DATA SECTION:
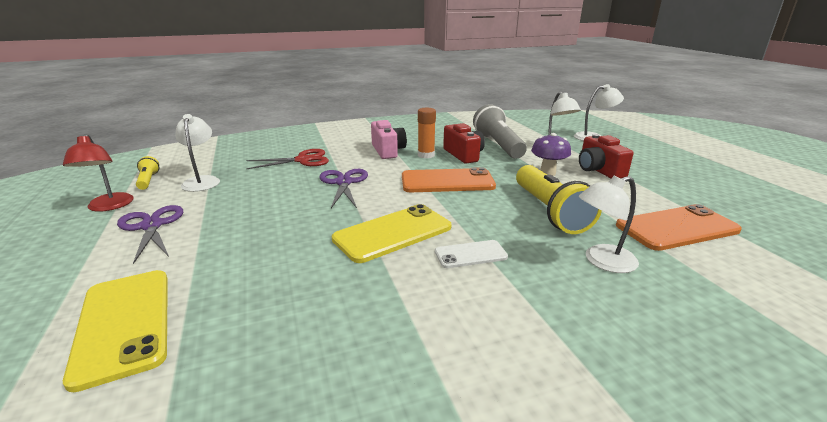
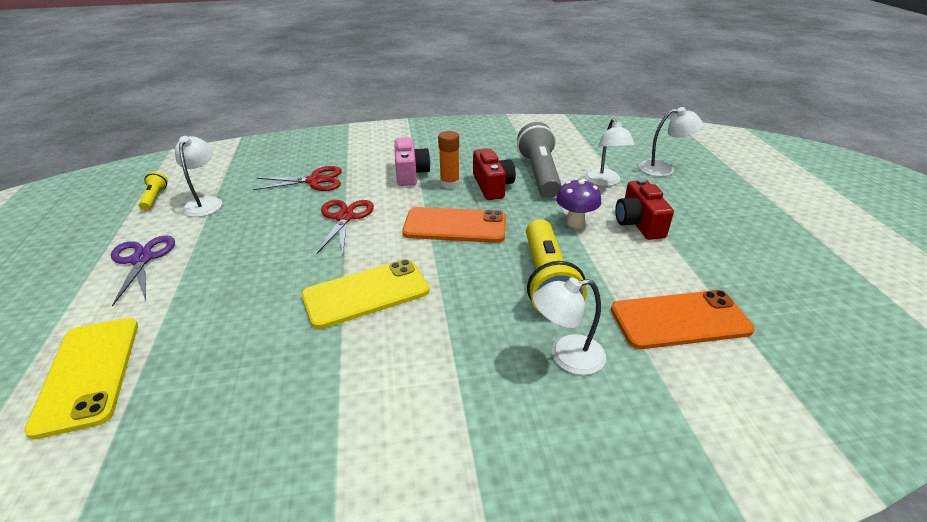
camera: 10 degrees right, 10 degrees up
red lamp [63,134,134,212] -> none
purple scissors [319,169,368,208] -> red scissors [316,200,374,254]
white phone [435,240,508,268] -> none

PROBLEM DESCRIPTION: Search the listing above for "none" and copy every line that holds it.

WORKED SOLUTION:
red lamp [63,134,134,212] -> none
white phone [435,240,508,268] -> none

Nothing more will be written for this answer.